**DIRECTIVE**
Where the data below has the string "bowl", return the whole line.

(Beginning of ENTRIES PROVIDED)

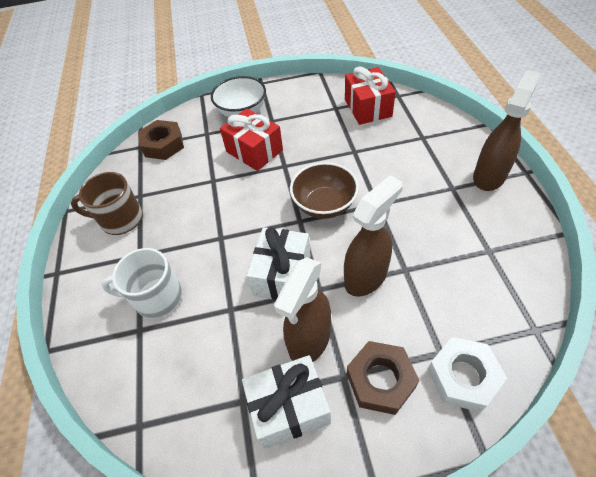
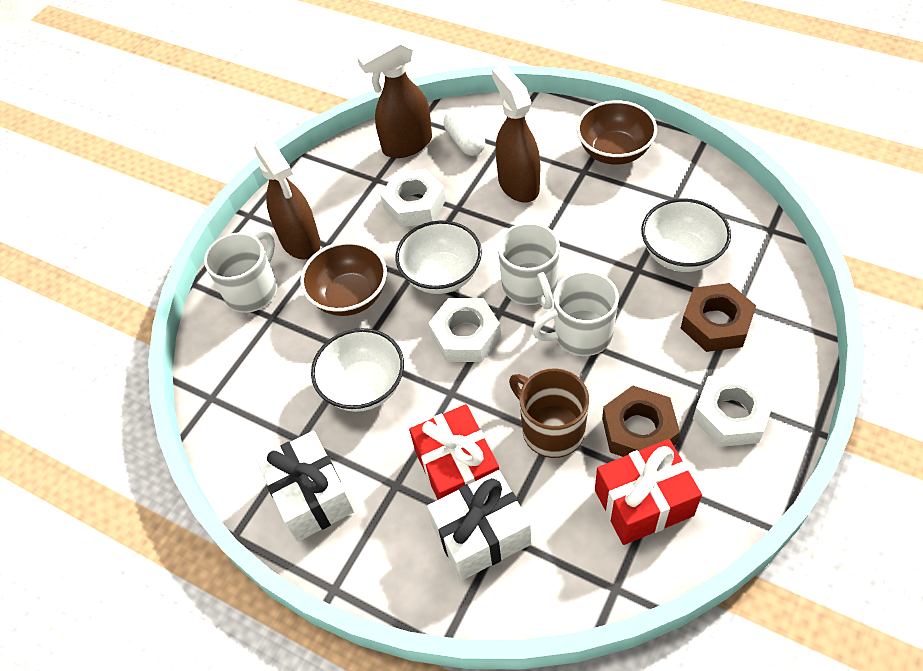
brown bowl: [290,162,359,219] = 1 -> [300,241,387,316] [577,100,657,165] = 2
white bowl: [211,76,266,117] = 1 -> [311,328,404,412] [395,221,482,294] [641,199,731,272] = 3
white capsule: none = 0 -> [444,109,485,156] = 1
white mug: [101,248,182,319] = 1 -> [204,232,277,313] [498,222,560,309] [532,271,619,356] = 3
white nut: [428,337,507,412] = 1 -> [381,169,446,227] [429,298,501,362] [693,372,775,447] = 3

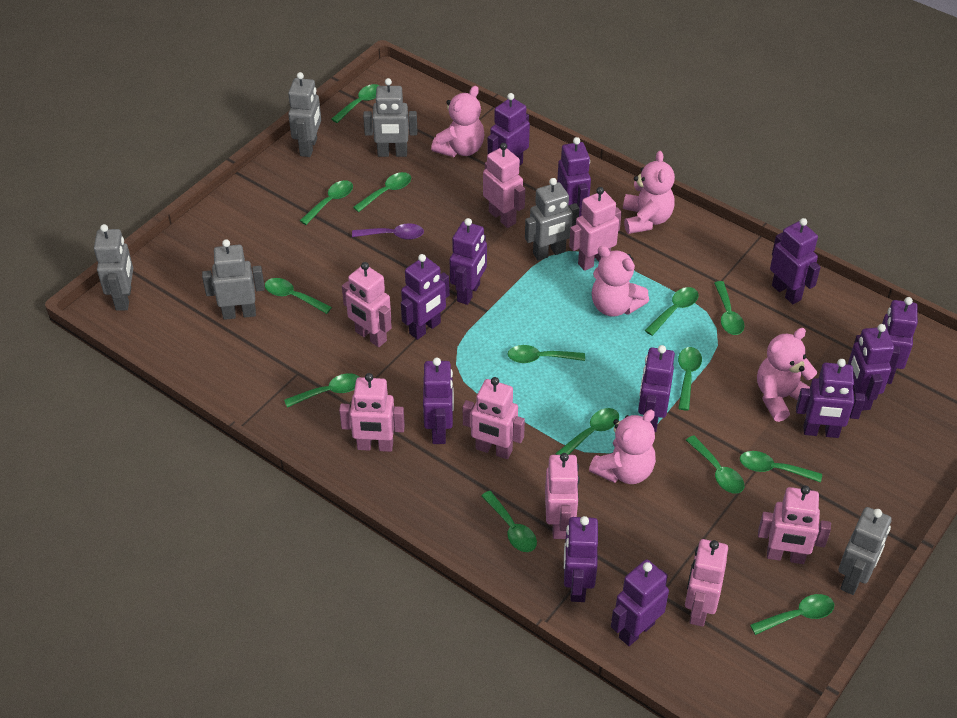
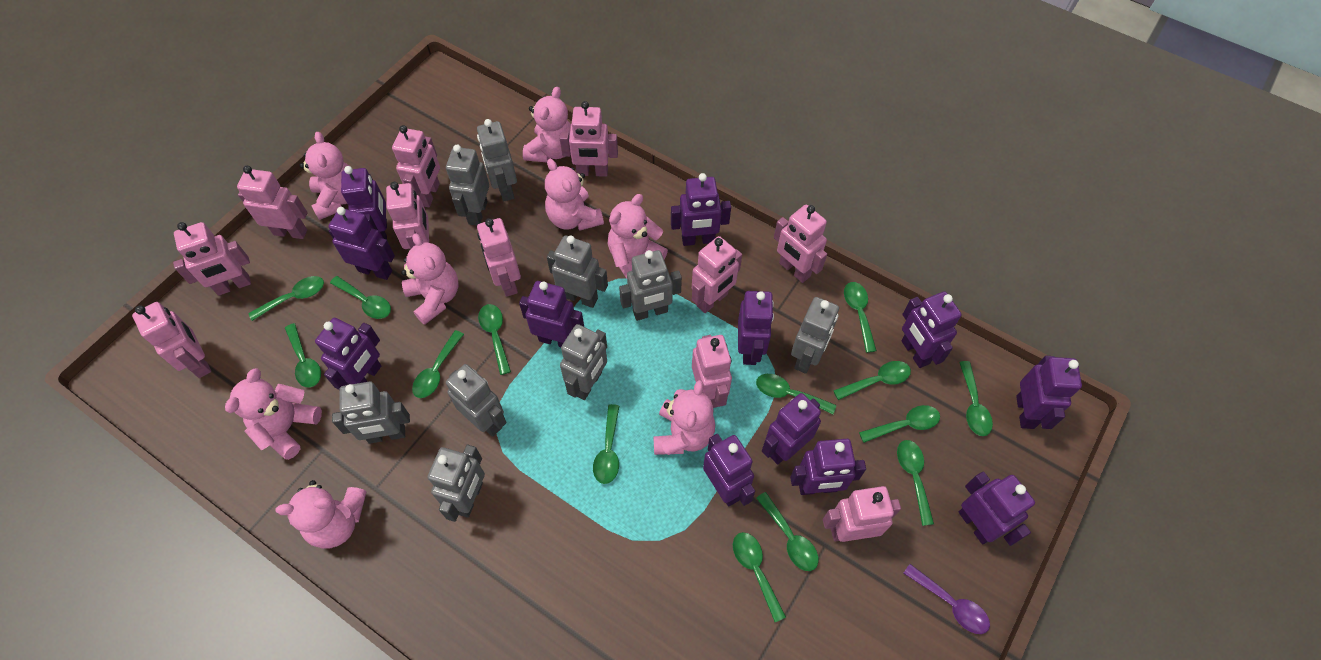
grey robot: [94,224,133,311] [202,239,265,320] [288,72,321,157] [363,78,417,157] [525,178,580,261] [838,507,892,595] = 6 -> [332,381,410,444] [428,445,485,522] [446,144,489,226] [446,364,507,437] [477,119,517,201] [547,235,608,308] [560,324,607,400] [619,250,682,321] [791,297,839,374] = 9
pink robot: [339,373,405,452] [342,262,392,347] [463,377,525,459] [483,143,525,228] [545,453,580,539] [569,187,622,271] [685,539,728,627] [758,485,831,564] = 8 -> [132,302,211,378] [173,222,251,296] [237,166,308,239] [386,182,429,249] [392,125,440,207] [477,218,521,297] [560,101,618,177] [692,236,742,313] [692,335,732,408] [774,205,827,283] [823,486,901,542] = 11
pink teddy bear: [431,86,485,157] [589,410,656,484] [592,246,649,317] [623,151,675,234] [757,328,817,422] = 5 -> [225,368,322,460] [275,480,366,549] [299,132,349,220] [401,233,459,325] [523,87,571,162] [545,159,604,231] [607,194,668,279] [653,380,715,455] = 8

(End of ENTRIES PROVIDED)

**PROBLEM SOLUTION**
brown bowl: [290,162,359,219] = 1 -> [300,241,387,316] [577,100,657,165] = 2
white bowl: [211,76,266,117] = 1 -> [311,328,404,412] [395,221,482,294] [641,199,731,272] = 3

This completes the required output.